EXERCISE OBJECTIVE: The answer is to be an exact copy of the lines below running from the line with "C6: none -> 1.5nF (+9V, N007)" down to the line with "D3: LED (A GND, K", both ends included, and nothing more.

===============

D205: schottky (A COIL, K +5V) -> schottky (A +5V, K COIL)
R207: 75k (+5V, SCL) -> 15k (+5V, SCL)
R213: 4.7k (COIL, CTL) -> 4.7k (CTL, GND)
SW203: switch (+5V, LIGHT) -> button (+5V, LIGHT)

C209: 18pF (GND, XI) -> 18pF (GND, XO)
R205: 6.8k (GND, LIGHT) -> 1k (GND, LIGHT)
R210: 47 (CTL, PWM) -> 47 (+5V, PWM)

===============

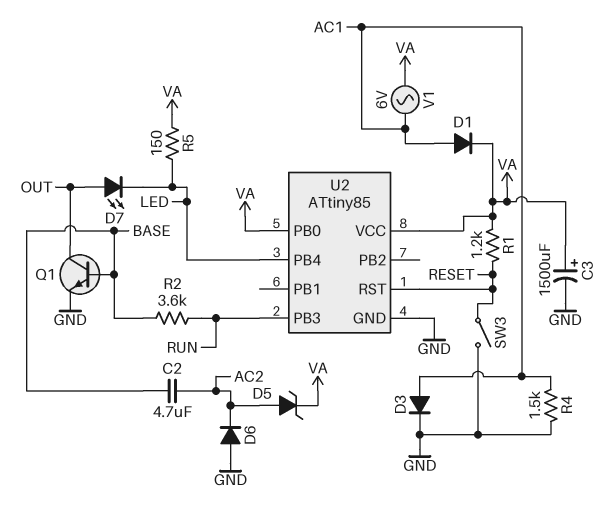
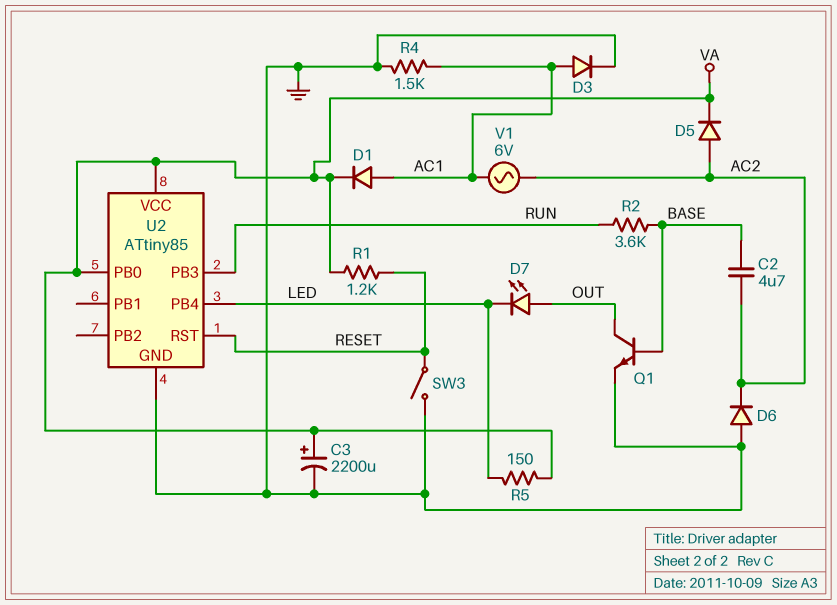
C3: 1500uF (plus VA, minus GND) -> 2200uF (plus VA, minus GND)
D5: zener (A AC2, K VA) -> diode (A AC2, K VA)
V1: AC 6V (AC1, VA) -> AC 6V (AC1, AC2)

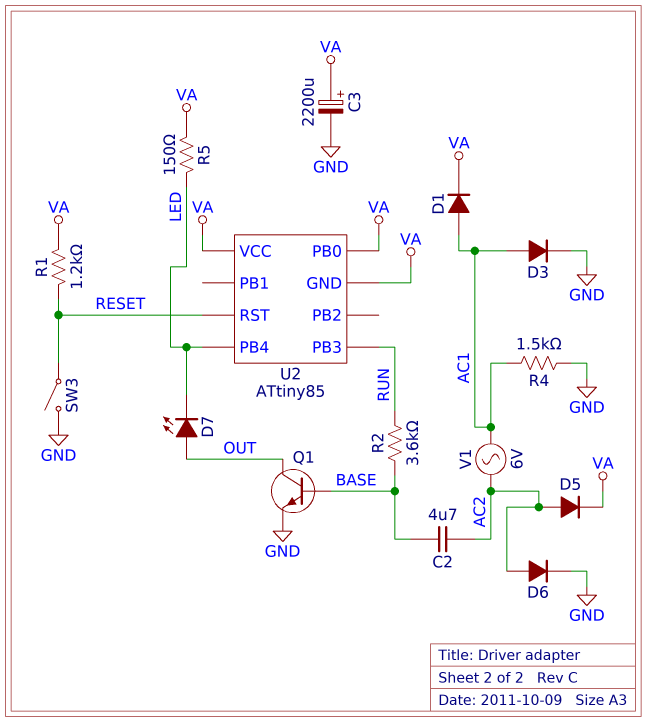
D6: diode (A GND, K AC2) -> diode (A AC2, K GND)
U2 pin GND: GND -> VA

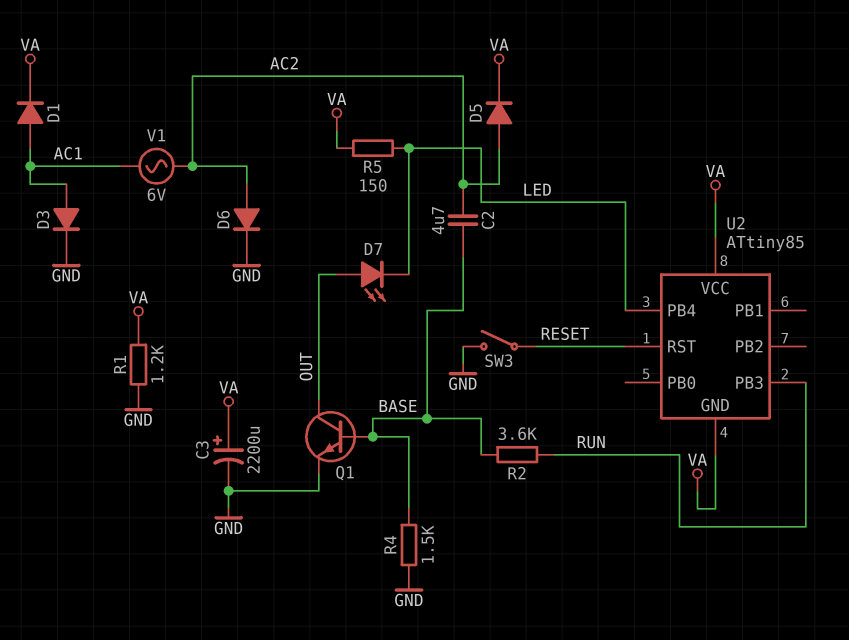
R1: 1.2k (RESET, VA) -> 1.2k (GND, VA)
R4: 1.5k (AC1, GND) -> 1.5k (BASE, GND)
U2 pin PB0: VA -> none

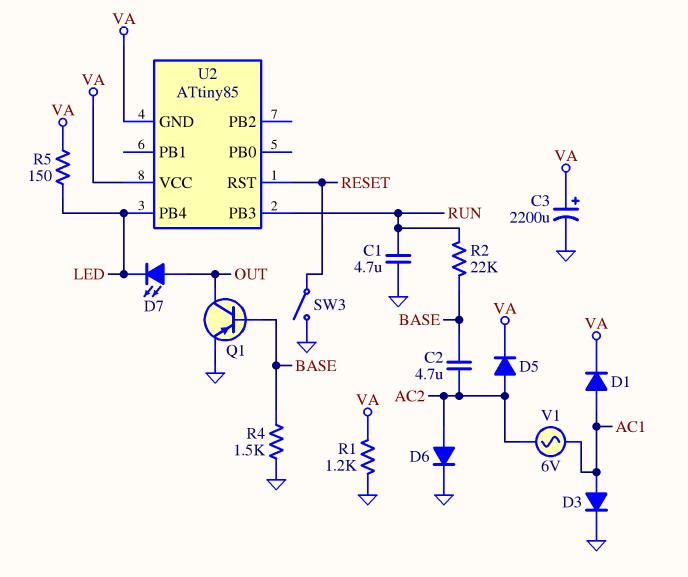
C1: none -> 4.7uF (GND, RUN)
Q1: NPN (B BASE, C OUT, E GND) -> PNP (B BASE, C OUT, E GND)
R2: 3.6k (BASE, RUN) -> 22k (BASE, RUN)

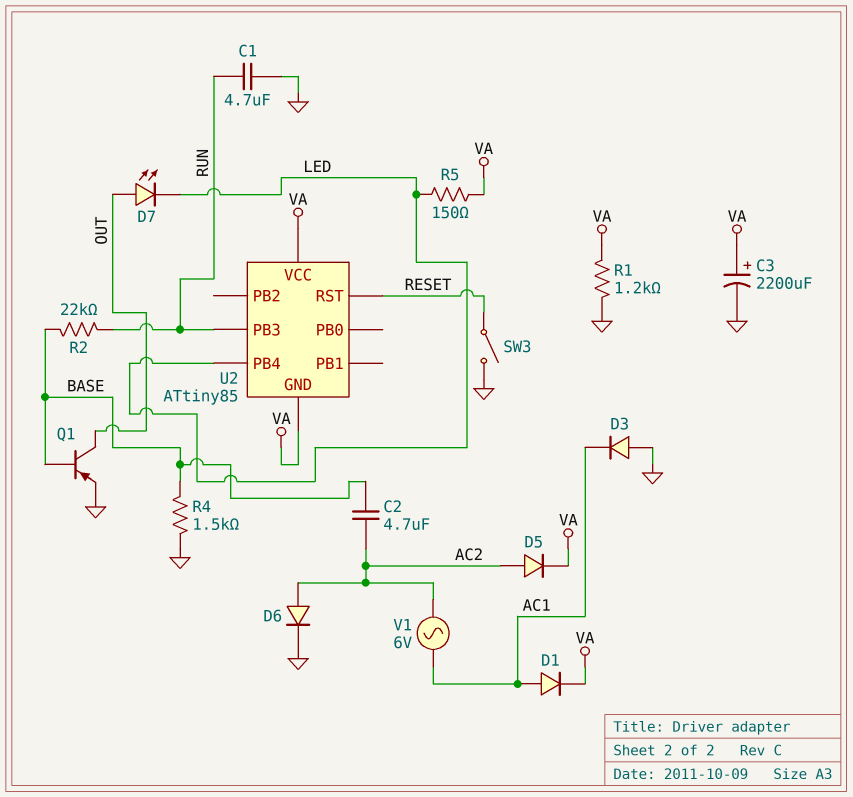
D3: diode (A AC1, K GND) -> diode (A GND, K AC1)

===============

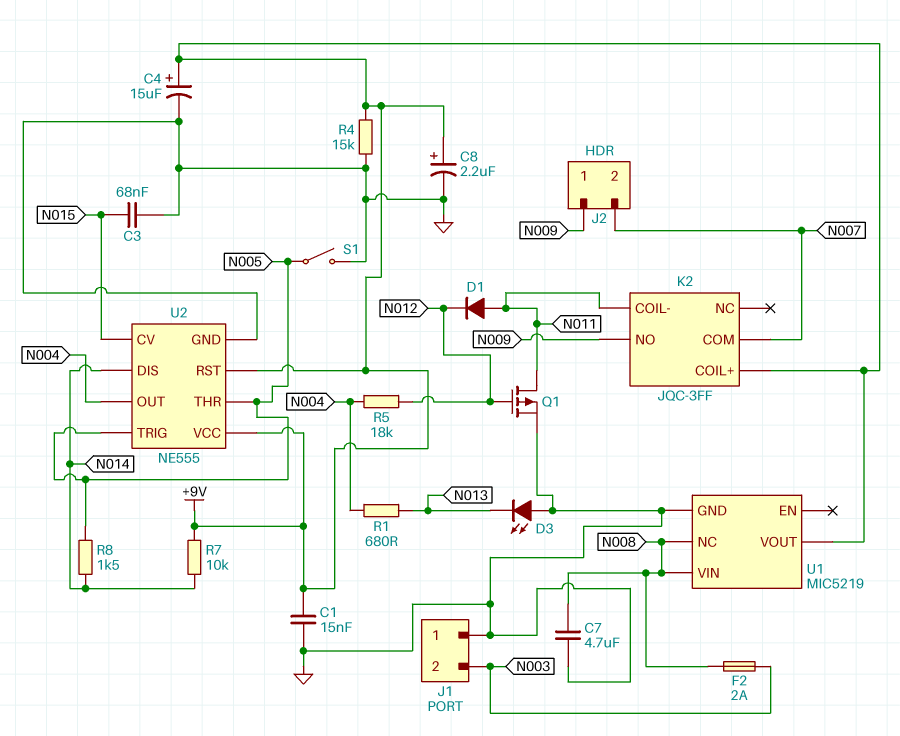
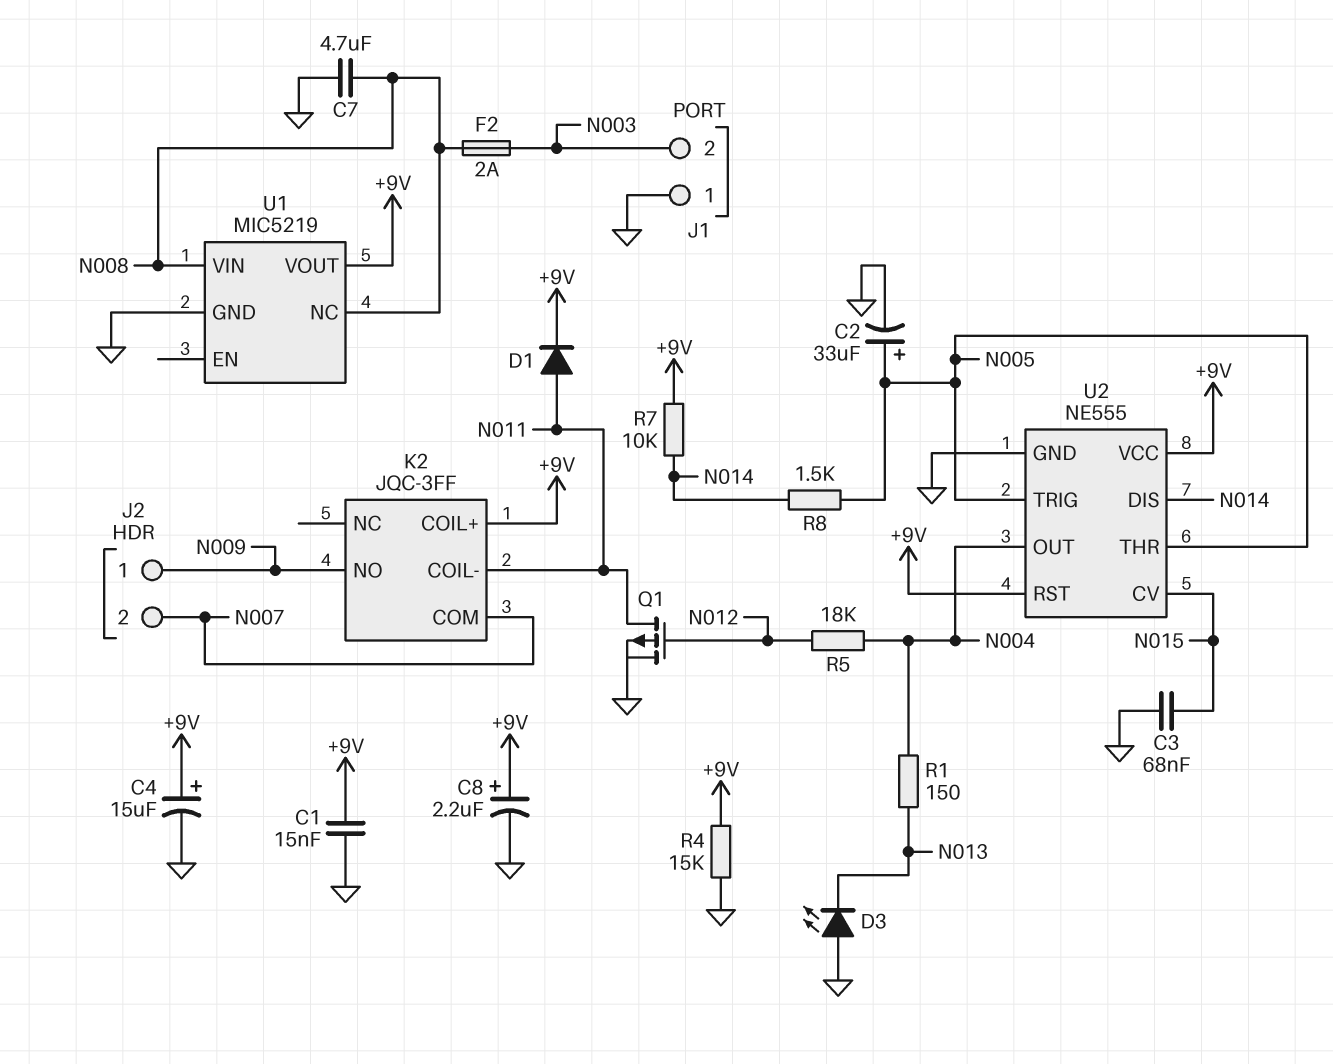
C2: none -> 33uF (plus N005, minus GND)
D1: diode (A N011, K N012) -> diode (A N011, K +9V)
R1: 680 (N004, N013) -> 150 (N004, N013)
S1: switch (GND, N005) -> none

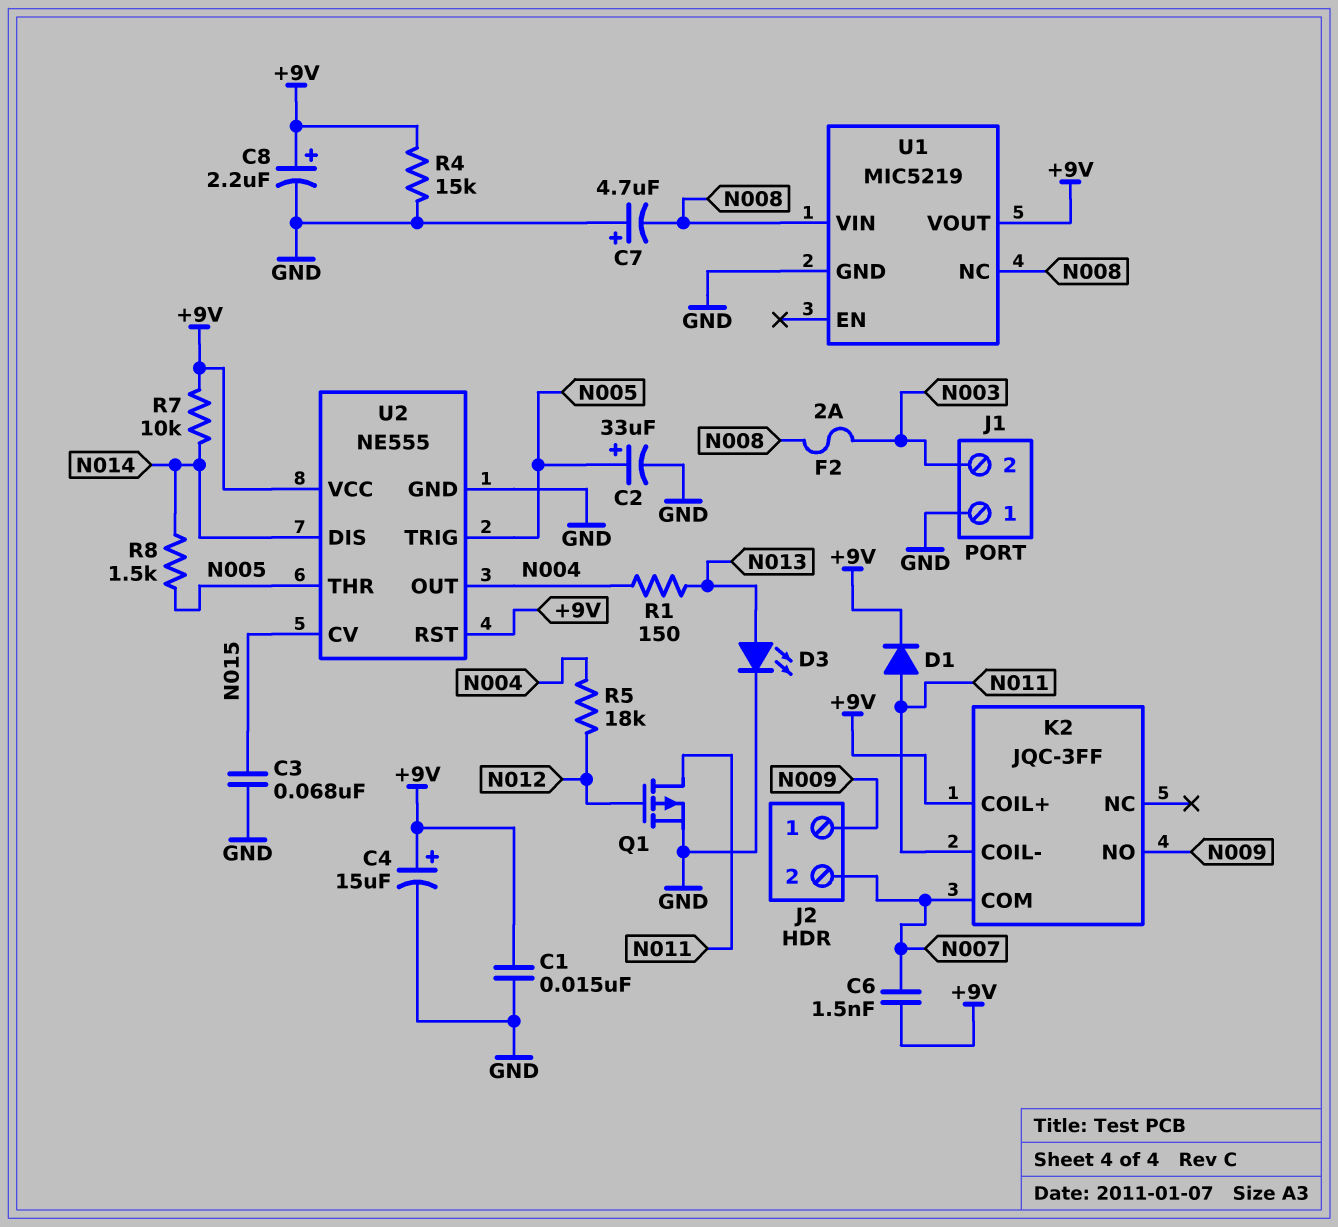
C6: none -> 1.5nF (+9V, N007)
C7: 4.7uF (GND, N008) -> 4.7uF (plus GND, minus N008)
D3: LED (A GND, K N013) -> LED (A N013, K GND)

===============

TASK OUTPUT:
C6: none -> 1.5nF (+9V, N007)
C7: 4.7uF (GND, N008) -> 4.7uF (plus GND, minus N008)
D3: LED (A GND, K N013) -> LED (A N013, K GND)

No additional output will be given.